#### DIRECTIONS:
Within the listing below, please copy exactly the lines between the line holding "moved,grey skittle,[308 138" and the line holding "added,,,blue preserve jar,[697", inclusive.
(Beginning of DATA LISTING)
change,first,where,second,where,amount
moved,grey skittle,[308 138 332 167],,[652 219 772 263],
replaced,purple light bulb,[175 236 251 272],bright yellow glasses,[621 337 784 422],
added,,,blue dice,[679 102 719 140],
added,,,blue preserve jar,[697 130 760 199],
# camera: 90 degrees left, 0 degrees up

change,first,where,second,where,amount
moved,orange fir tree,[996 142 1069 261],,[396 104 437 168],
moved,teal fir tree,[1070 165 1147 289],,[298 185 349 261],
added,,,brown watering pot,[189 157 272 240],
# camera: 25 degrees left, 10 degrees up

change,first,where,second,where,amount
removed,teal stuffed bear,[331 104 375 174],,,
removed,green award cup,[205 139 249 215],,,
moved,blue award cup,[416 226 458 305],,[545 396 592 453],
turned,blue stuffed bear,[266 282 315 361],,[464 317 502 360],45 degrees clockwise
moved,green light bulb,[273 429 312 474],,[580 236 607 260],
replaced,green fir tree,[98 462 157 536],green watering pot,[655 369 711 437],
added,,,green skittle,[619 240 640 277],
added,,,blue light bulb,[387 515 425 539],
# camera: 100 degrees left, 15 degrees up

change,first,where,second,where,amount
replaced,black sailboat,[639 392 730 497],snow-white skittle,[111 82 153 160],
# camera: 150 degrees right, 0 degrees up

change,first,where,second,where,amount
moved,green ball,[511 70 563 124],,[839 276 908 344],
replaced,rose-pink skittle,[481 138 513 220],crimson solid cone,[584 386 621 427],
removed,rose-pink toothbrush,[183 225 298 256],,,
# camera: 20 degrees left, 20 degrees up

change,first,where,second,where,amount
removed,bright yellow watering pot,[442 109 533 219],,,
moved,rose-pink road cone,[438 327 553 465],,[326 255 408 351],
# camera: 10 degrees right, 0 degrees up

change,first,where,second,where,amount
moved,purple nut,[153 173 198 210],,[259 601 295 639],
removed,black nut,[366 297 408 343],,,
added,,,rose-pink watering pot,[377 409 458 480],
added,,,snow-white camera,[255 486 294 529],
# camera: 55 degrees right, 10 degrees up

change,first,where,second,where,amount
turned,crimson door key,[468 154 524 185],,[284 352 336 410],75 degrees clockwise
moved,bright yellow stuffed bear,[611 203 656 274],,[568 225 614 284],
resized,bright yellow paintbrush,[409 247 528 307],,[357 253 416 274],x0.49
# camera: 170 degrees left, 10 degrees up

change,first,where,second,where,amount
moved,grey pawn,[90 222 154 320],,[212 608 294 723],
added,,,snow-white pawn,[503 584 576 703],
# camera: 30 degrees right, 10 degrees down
(End of DATA LISTING)
#### YOUR RESPONSE:
moved,grey skittle,[308 138 332 167],,[652 219 772 263],
replaced,purple light bulb,[175 236 251 272],bright yellow glasses,[621 337 784 422],
added,,,blue dice,[679 102 719 140],
added,,,blue preserve jar,[697 130 760 199],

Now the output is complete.